(Records from a collection)

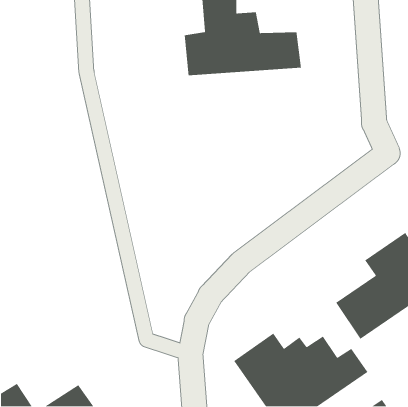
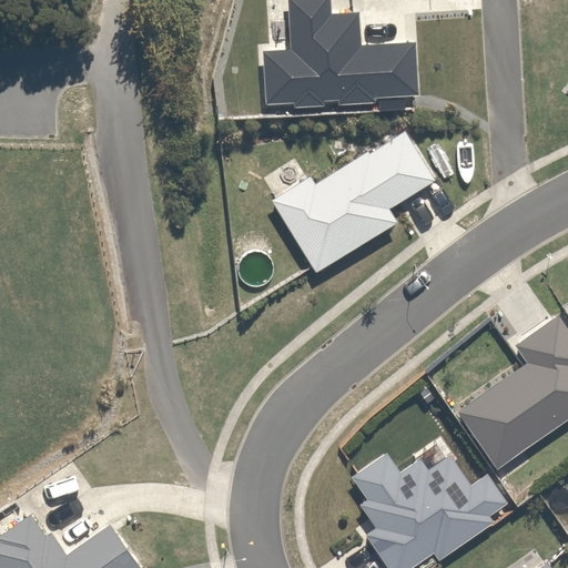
building: none -> [266,132,437,275]

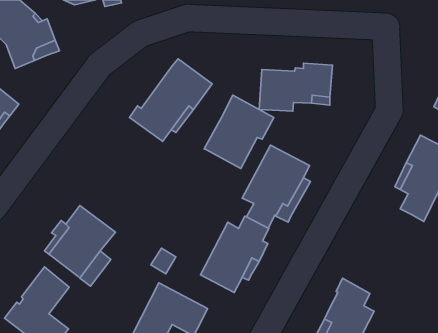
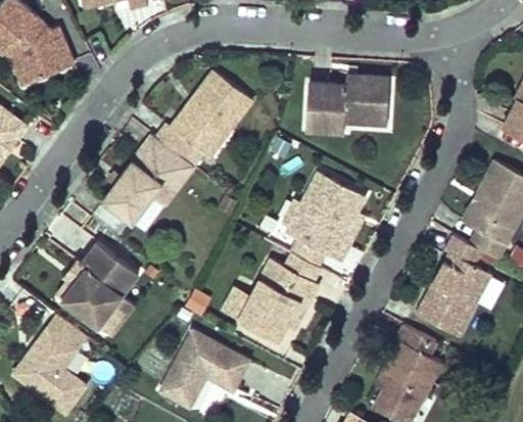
building: [204,95,274,168] -> none
building: none -> [102,136,193,224]
building: none -> [416,235,491,337]

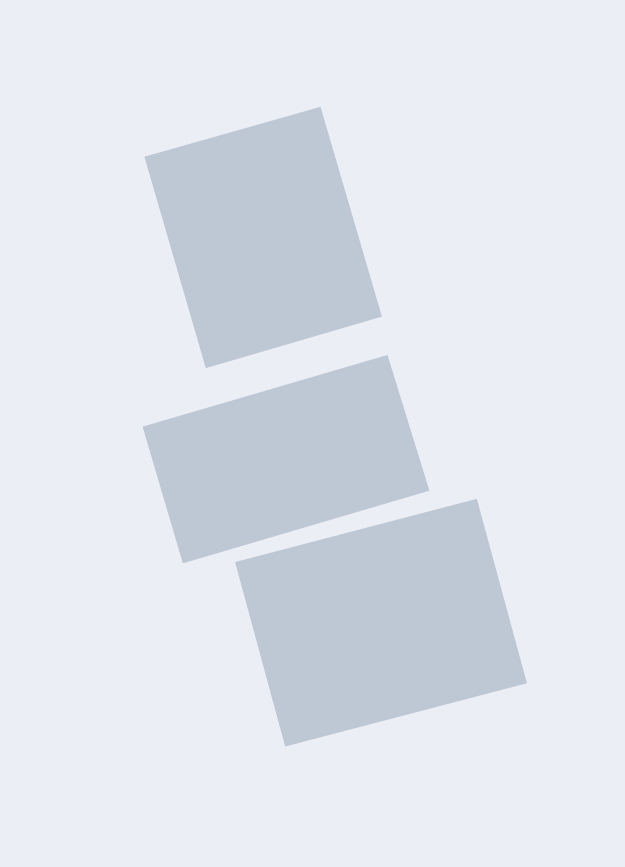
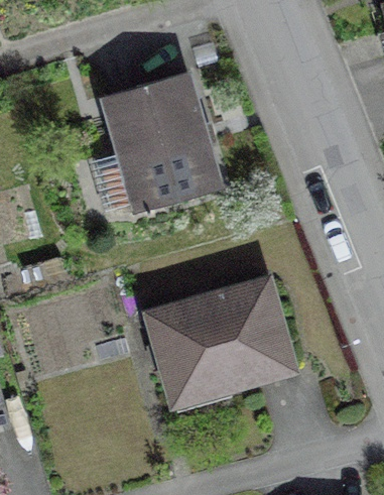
building: [142,354,430,564] -> none

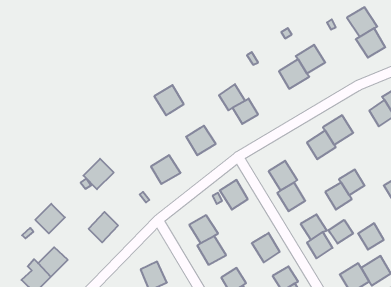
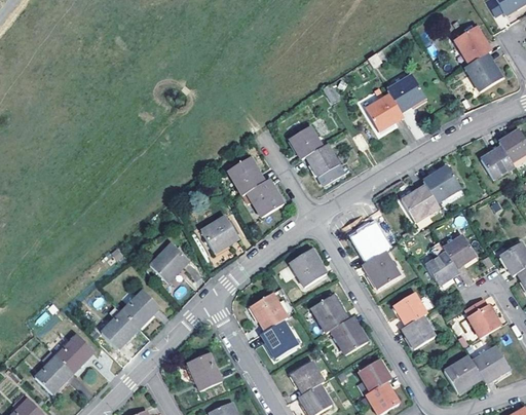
building: [154,85,184,115] -> [227,157,265,196]
building: [83,159,114,189] -> [150,242,189,281]
building: [35,204,65,233] -> [101,311,139,349]
building: none -> [311,295,348,332]
building: [328,220,353,244] -> none

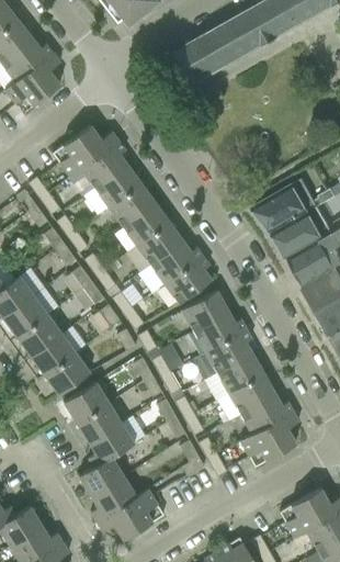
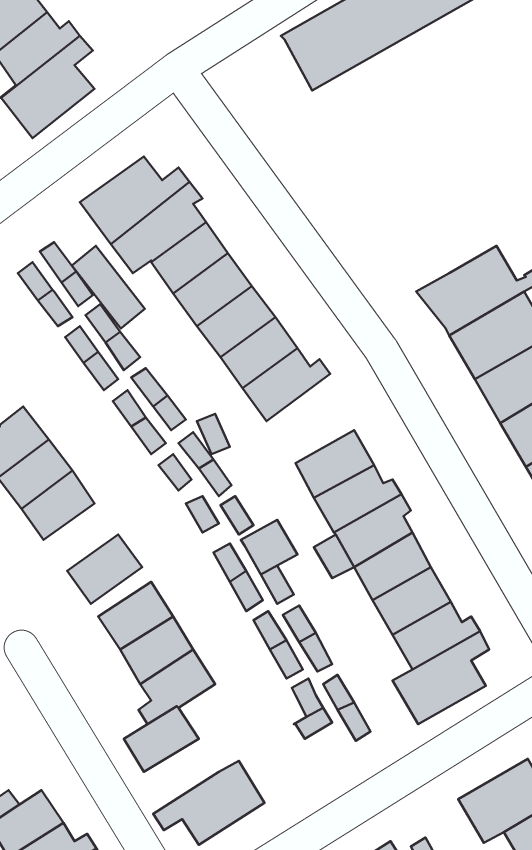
building: none -> [72,246,145,329]
building: [162,256,209,303] -> none
building: [29,334,73,374] -> none
building: [89,475,134,520] -> none

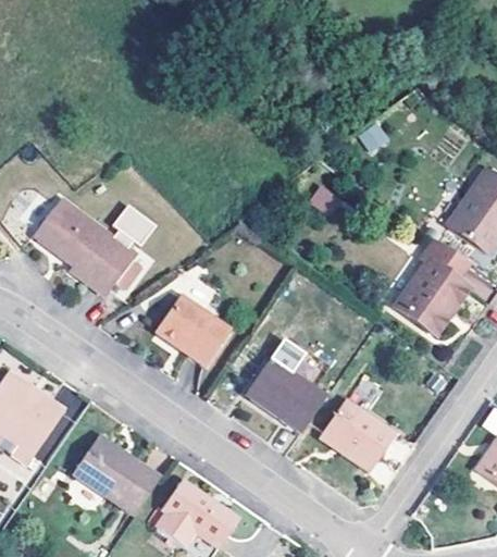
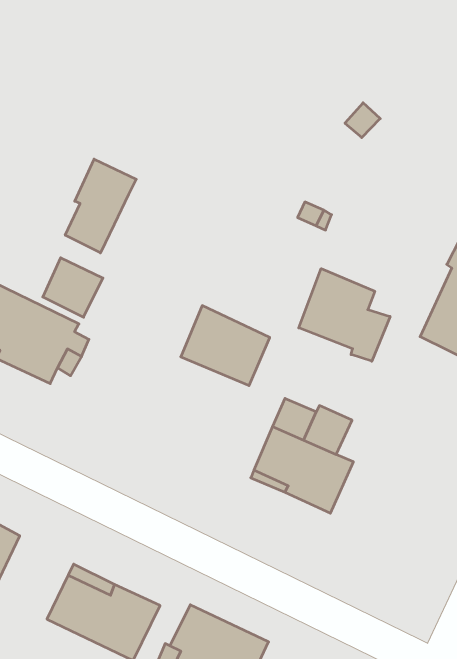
building: none -> [65,159,136,253]
building: none -> [299,269,390,361]
building: [157,296,226,362] -> [181,306,270,386]
building: [319,398,390,467] -> none

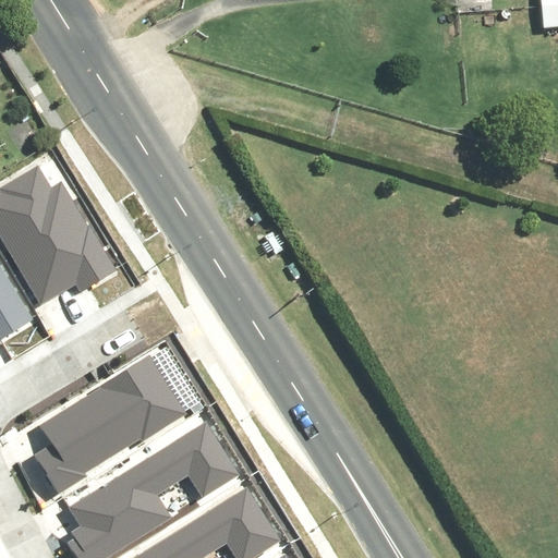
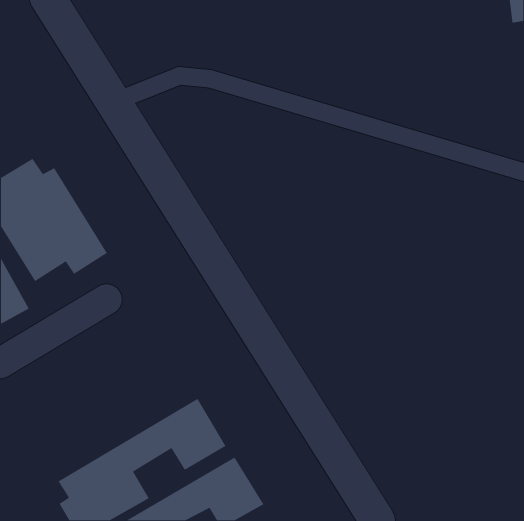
building: [27,357,184,499] -> none

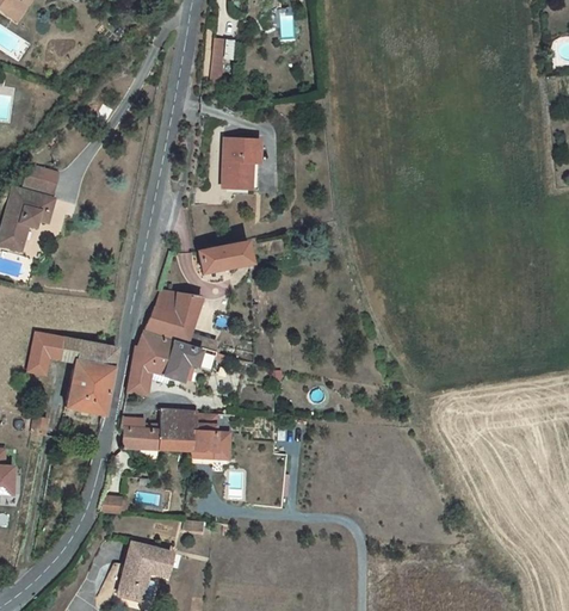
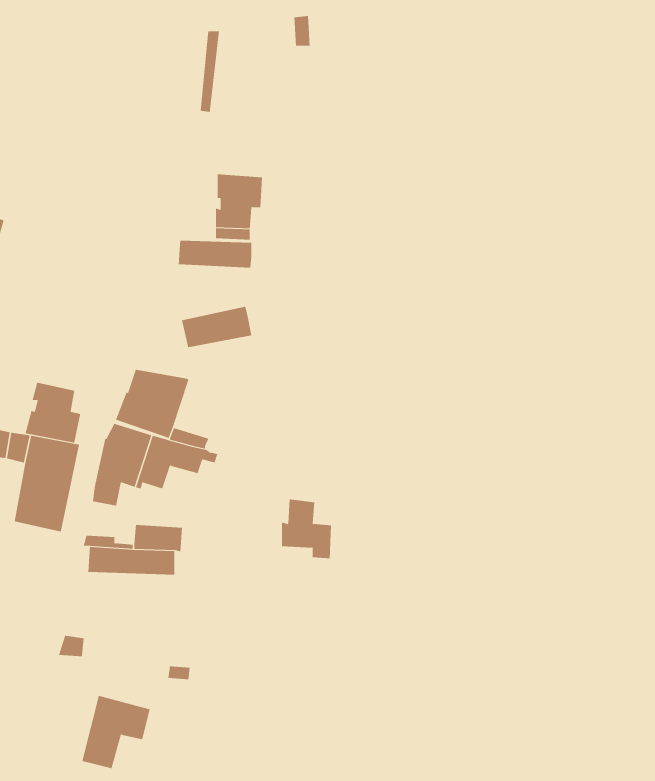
building: none -> [178,240,252,269]
building: none -> [25,382,81,444]
building: [191,413,230,459] -> [281,499,332,559]

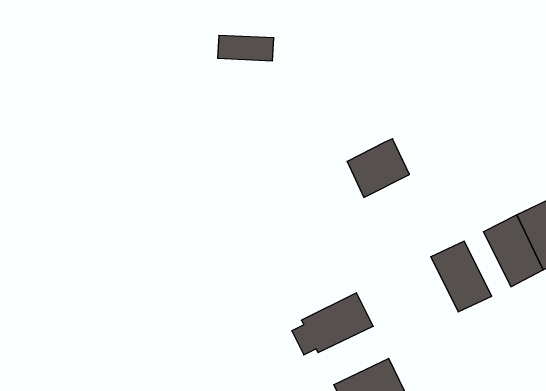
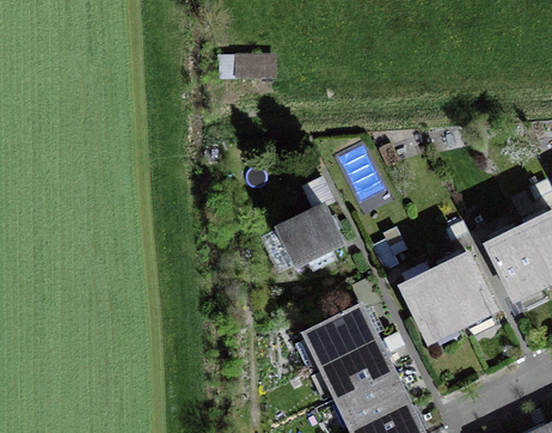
building: [347,139,409,197] -> [277,206,339,264]
building: none -> [400,269,460,341]
building: none -> [320,339,391,397]

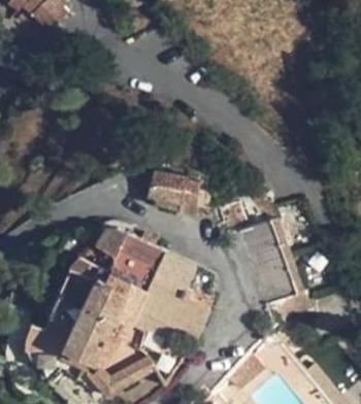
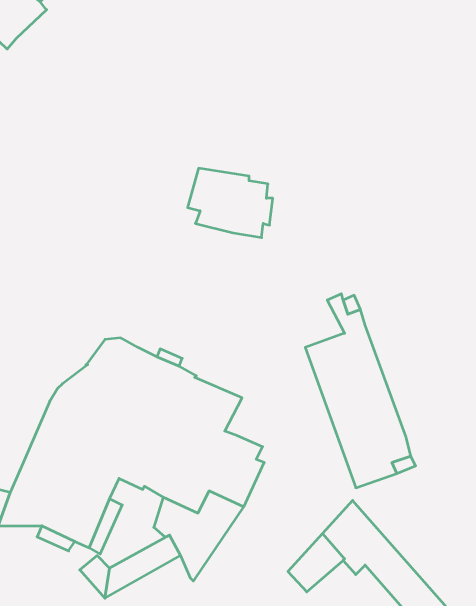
building: [147,171,203,216] -> [188,168,273,238]

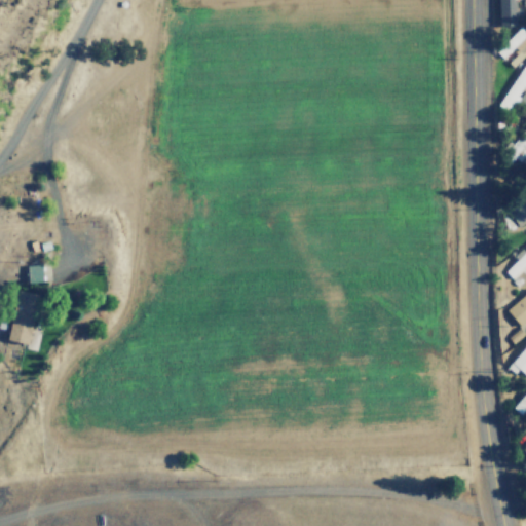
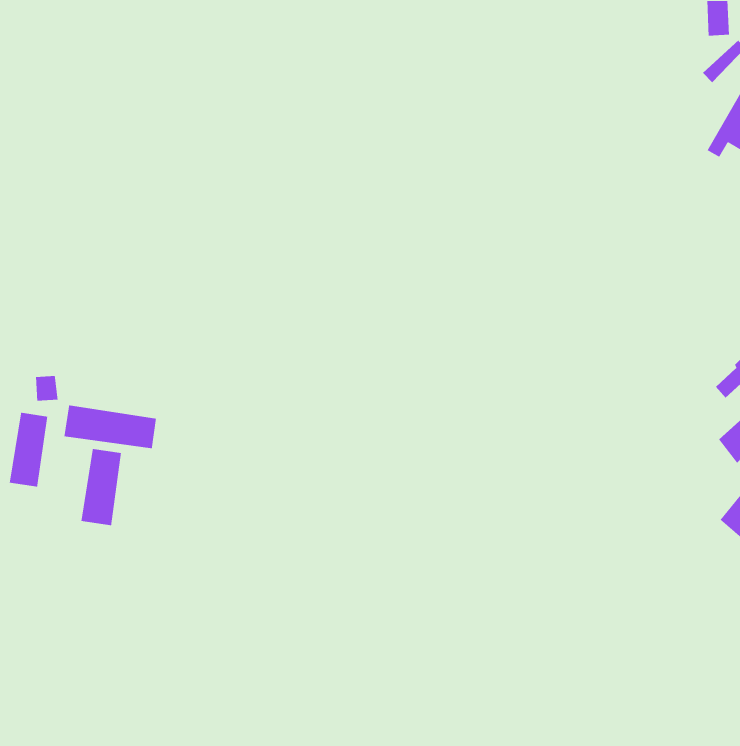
building: none -> [64,404,157,449]
building: none -> [80,448,122,526]

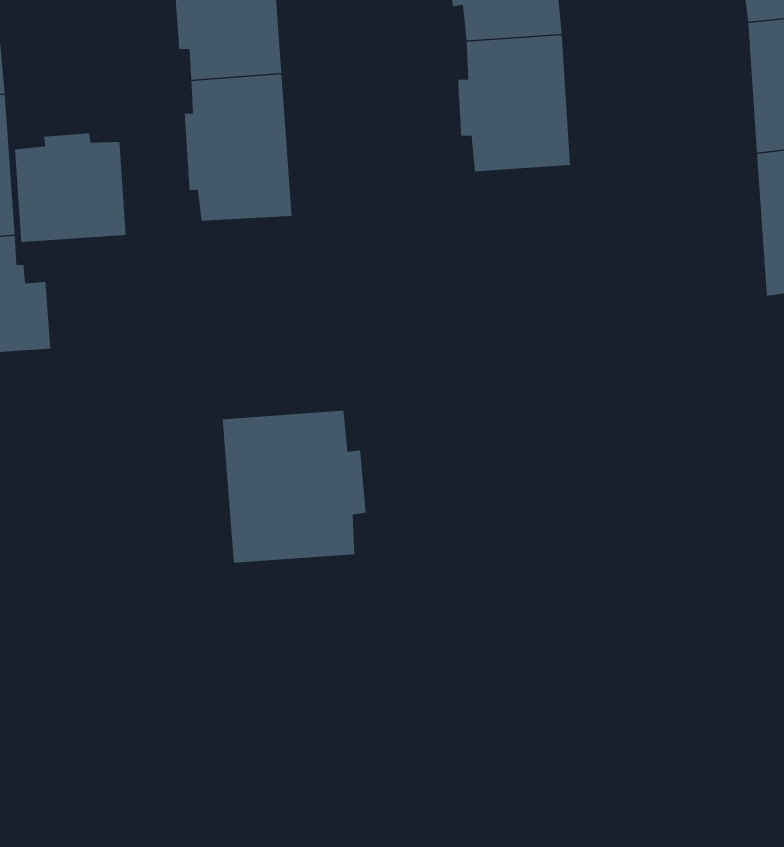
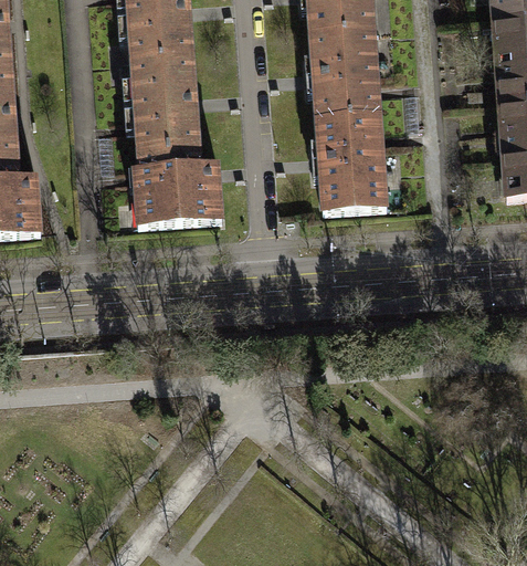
building: [14,132,126,243] -> none
building: none -> [312,111,387,210]
building: none -> [135,144,223,223]
building: [222,410,366,564] -> none

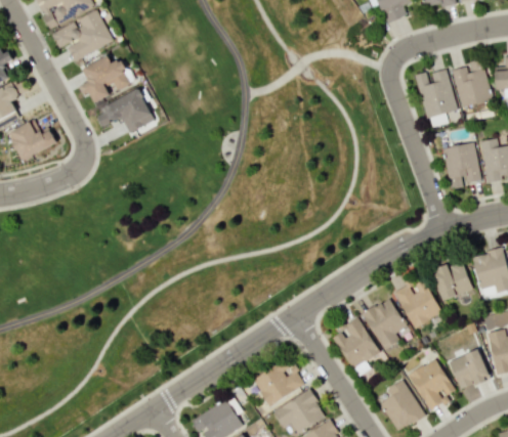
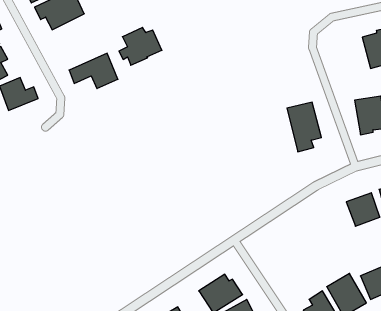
building: [79,56,131,102] -> [119,27,162,65]
building: [415,68,457,128] -> [287,102,321,152]
building: [394,279,440,327] -> none
building: [362,297,407,350] -> none
building: [330,317,379,369] -> none

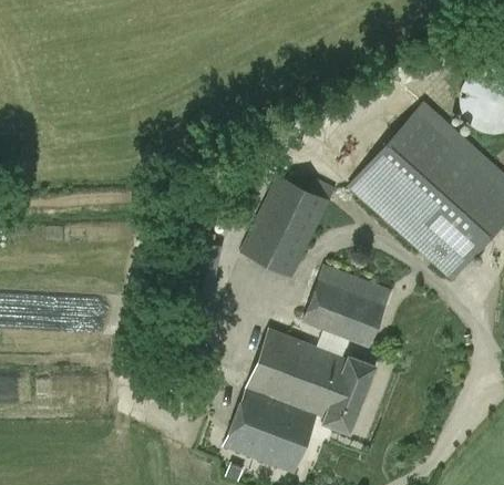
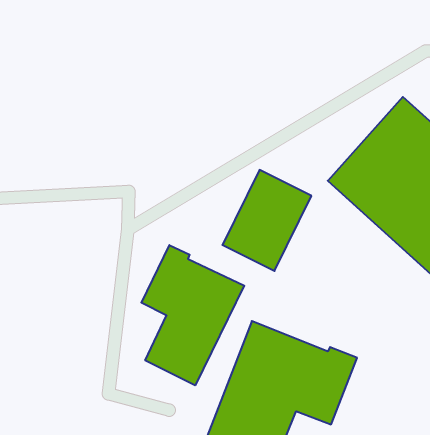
building: none -> [141,245,244,385]
building: [302,265,391,349] -> none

> Activity
From the records above, copy exactly the stretch from the line holding "building: none -> [416,235,491,337]" through the line holding "building: [79,56,131,102] -> [119,27,162,65]", both ends included, without the pictures.

> Problem solution
building: none -> [416,235,491,337]

building: [142,354,430,564] -> none

building: [154,85,184,115] -> [227,157,265,196]
building: [83,159,114,189] -> [150,242,189,281]
building: [35,204,65,233] -> [101,311,139,349]
building: none -> [311,295,348,332]
building: [328,220,353,244] -> none

building: none -> [72,246,145,329]
building: [162,256,209,303] -> none
building: [29,334,73,374] -> none
building: [89,475,134,520] -> none

building: none -> [65,159,136,253]
building: none -> [299,269,390,361]
building: [157,296,226,362] -> [181,306,270,386]
building: [319,398,390,467] -> none

building: [27,357,184,499] -> none

building: none -> [178,240,252,269]
building: none -> [25,382,81,444]
building: [191,413,230,459] -> [281,499,332,559]

building: [347,139,409,197] -> [277,206,339,264]
building: none -> [400,269,460,341]
building: none -> [320,339,391,397]

building: [147,171,203,216] -> [188,168,273,238]

building: none -> [64,404,157,449]
building: none -> [80,448,122,526]

building: [14,132,126,243] -> none
building: none -> [312,111,387,210]
building: none -> [135,144,223,223]
building: [222,410,366,564] -> none

building: [79,56,131,102] -> [119,27,162,65]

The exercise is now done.